→ Saved data entries
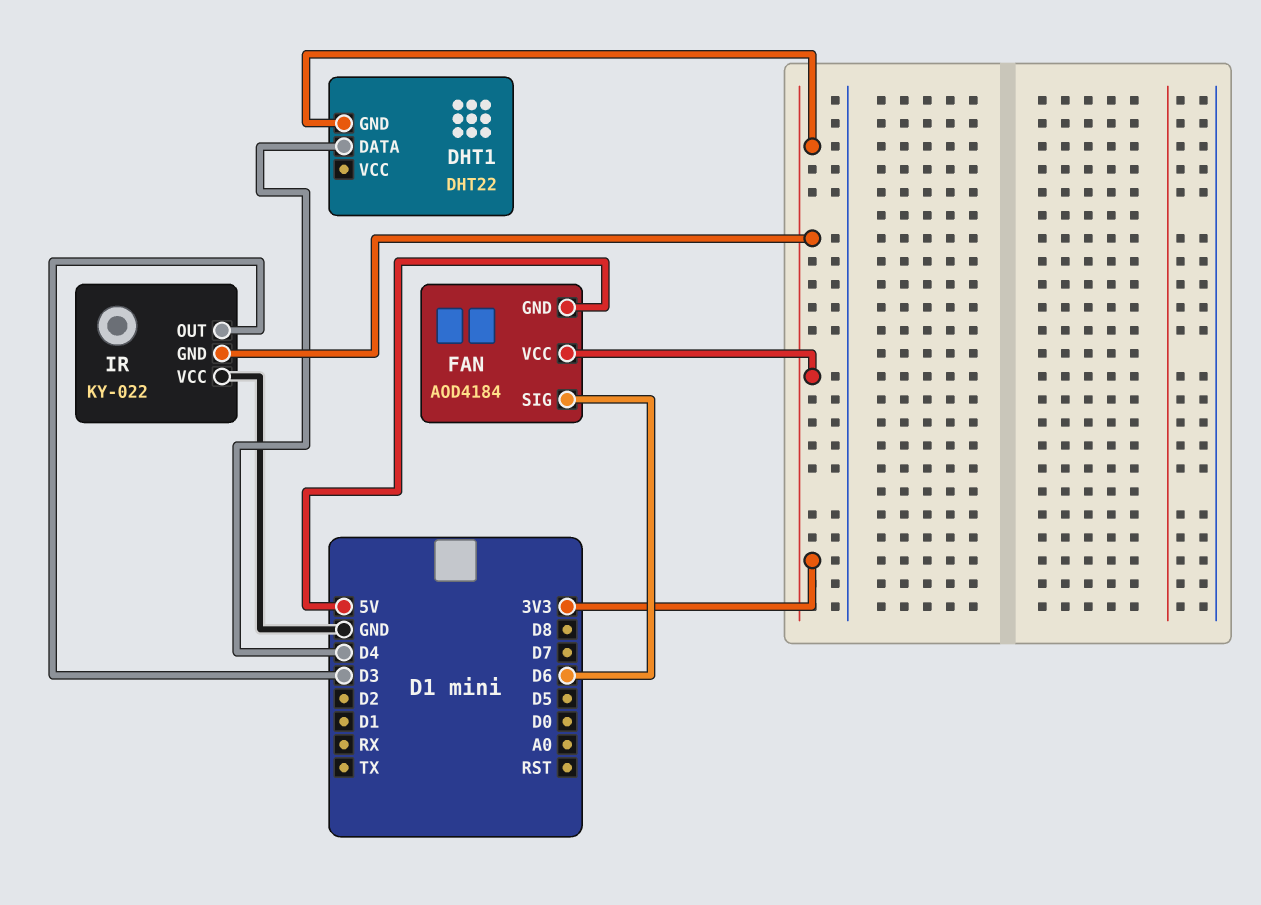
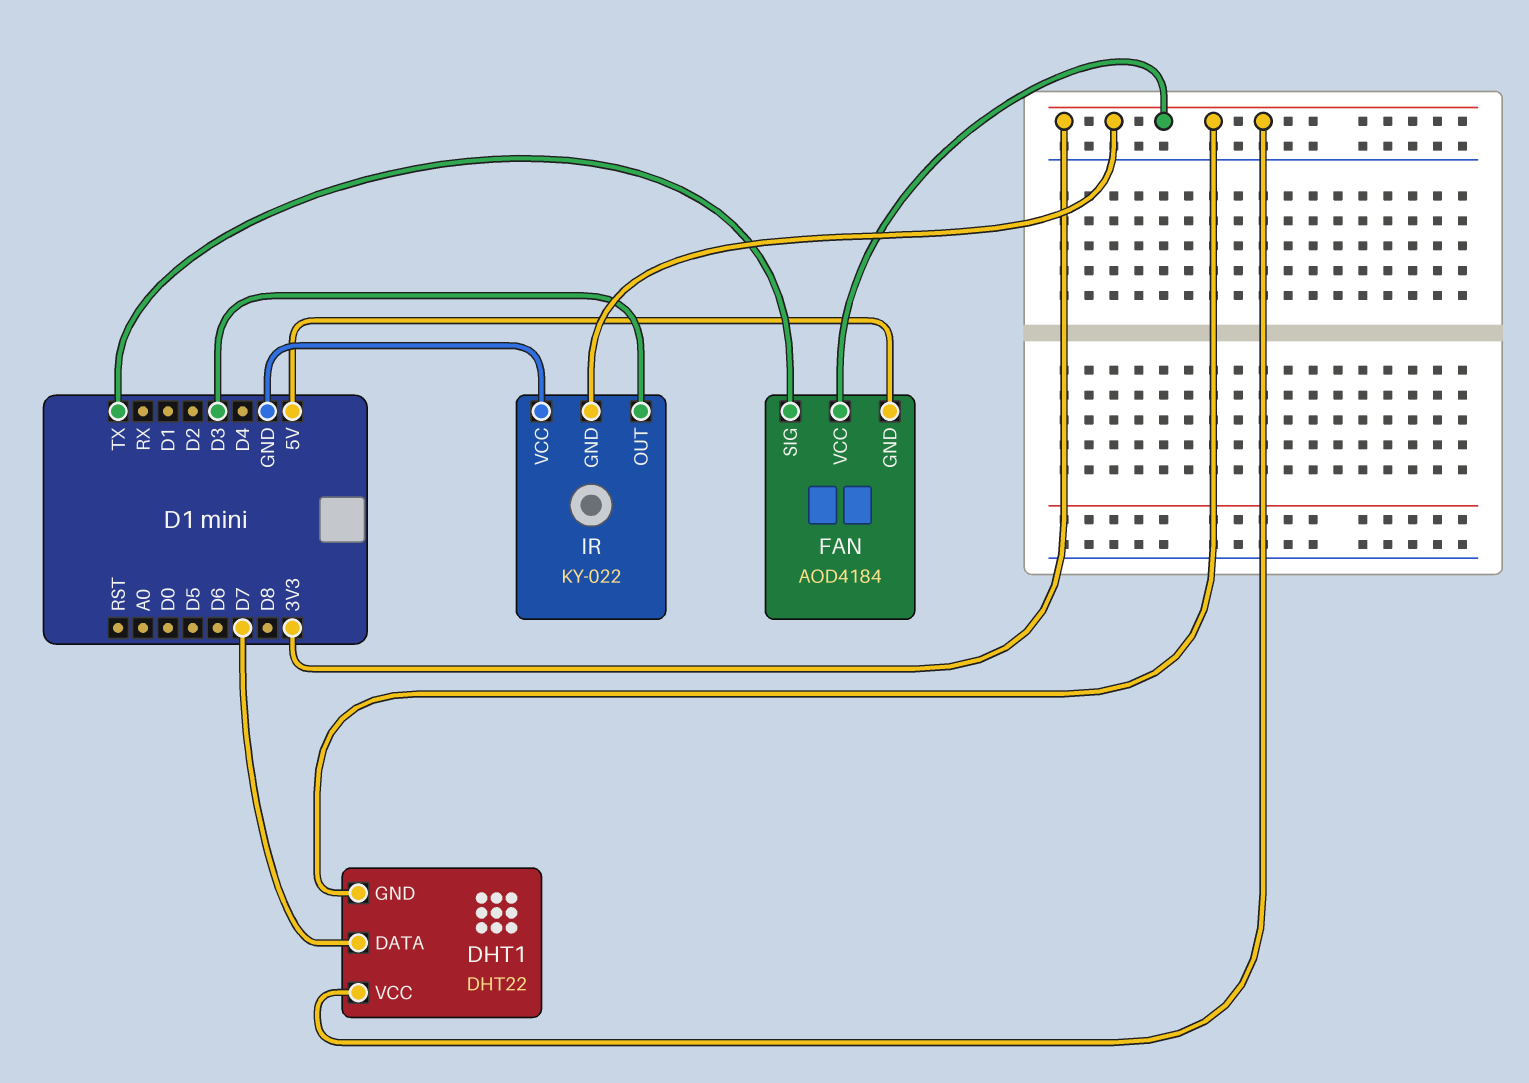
DHT1 pin DATA: D4 -> D7
DHT1 pin VCC: none -> 3V3
FAN pin SIG: D6 -> TX

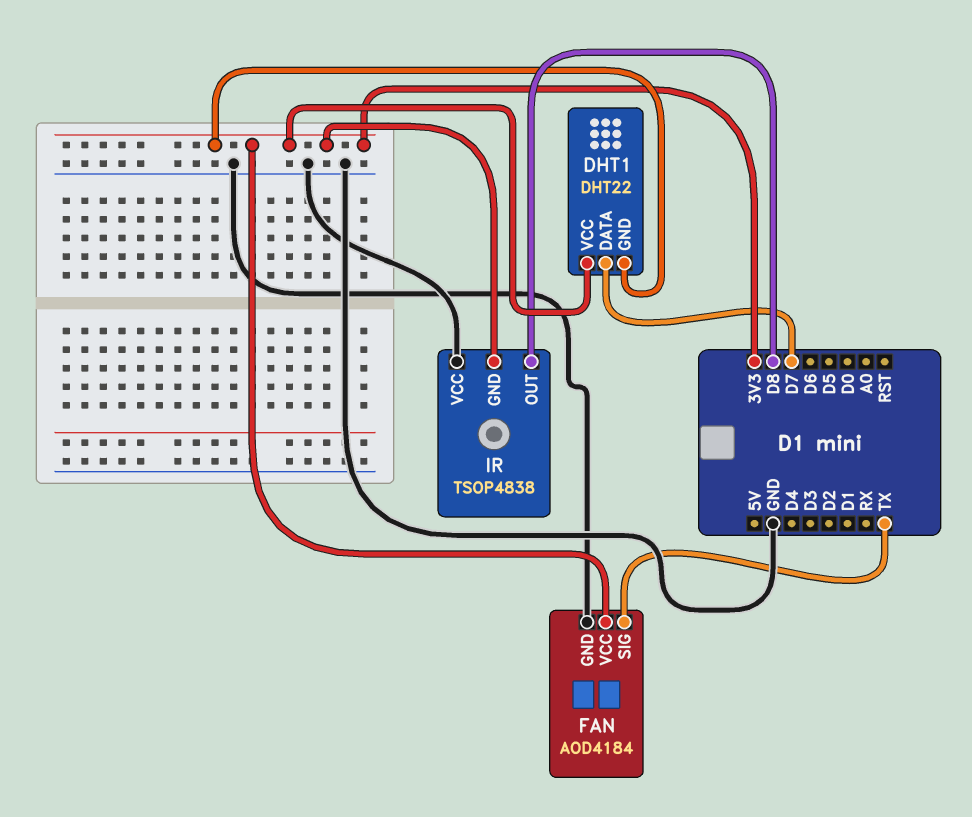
FAN pin GND: 5V -> GND
IR: KY-022 -> TSOP4838
IR pin OUT: D3 -> D8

→ ASSIGNMENT
Each line of the data above needs to be retyped as it is, without any picture.

→ SOLUTION
DHT1 pin DATA: D4 -> D7
DHT1 pin VCC: none -> 3V3
FAN pin SIG: D6 -> TX

FAN pin GND: 5V -> GND
IR: KY-022 -> TSOP4838
IR pin OUT: D3 -> D8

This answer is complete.